> [Material for this exercise]

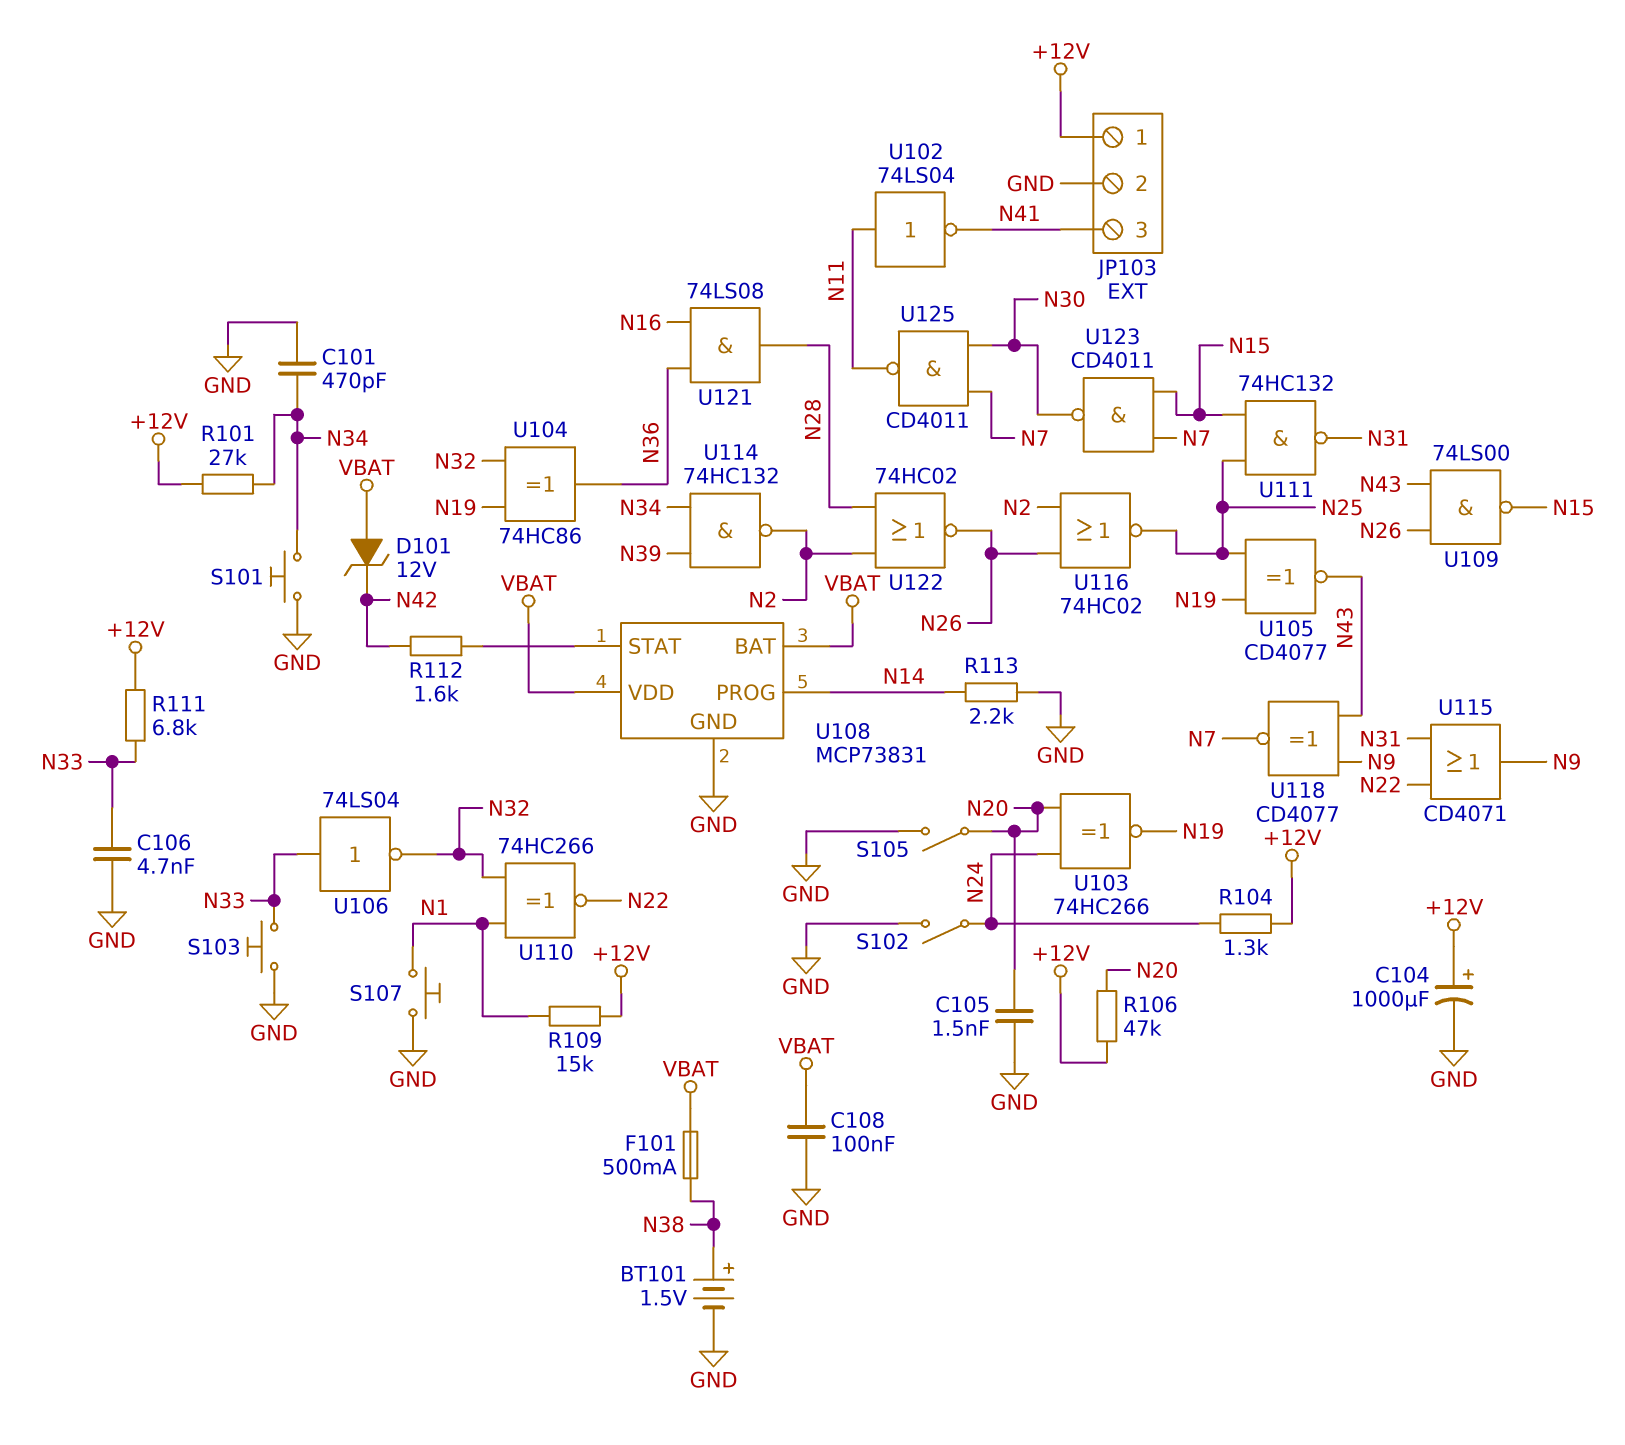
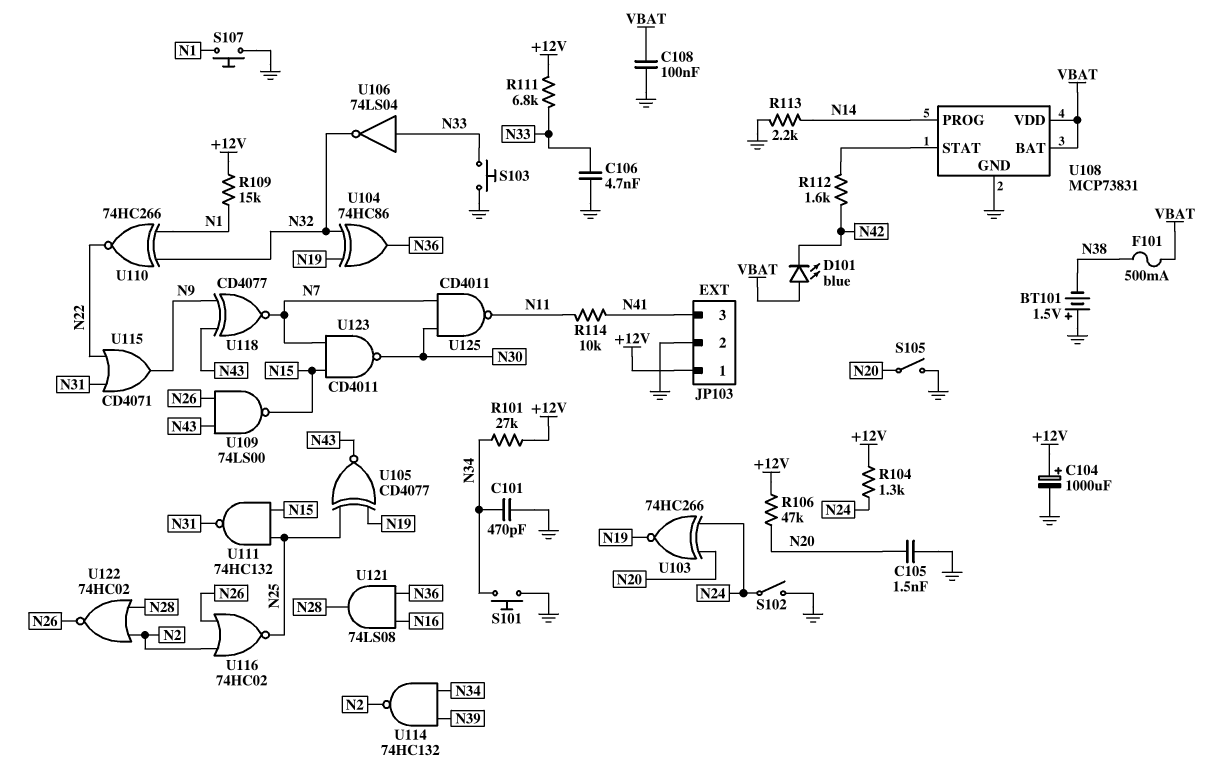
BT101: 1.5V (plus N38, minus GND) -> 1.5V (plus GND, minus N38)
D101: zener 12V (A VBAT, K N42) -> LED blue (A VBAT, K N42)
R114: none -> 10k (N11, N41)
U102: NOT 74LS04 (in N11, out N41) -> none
...
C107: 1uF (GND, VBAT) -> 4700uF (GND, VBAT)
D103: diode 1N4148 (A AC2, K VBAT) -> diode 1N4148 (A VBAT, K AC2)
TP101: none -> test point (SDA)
...
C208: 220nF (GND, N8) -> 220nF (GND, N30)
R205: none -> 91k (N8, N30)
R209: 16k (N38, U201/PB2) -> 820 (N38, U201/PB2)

> [What you are asked to do]
An exact, complete copy of the lines above from the one with "R114: none -> 10k (N11, N41)" through the one with "U102: NOT 74LS04 (in N11, out N41) -> none" is the whole answer.

> [Final answer]
R114: none -> 10k (N11, N41)
U102: NOT 74LS04 (in N11, out N41) -> none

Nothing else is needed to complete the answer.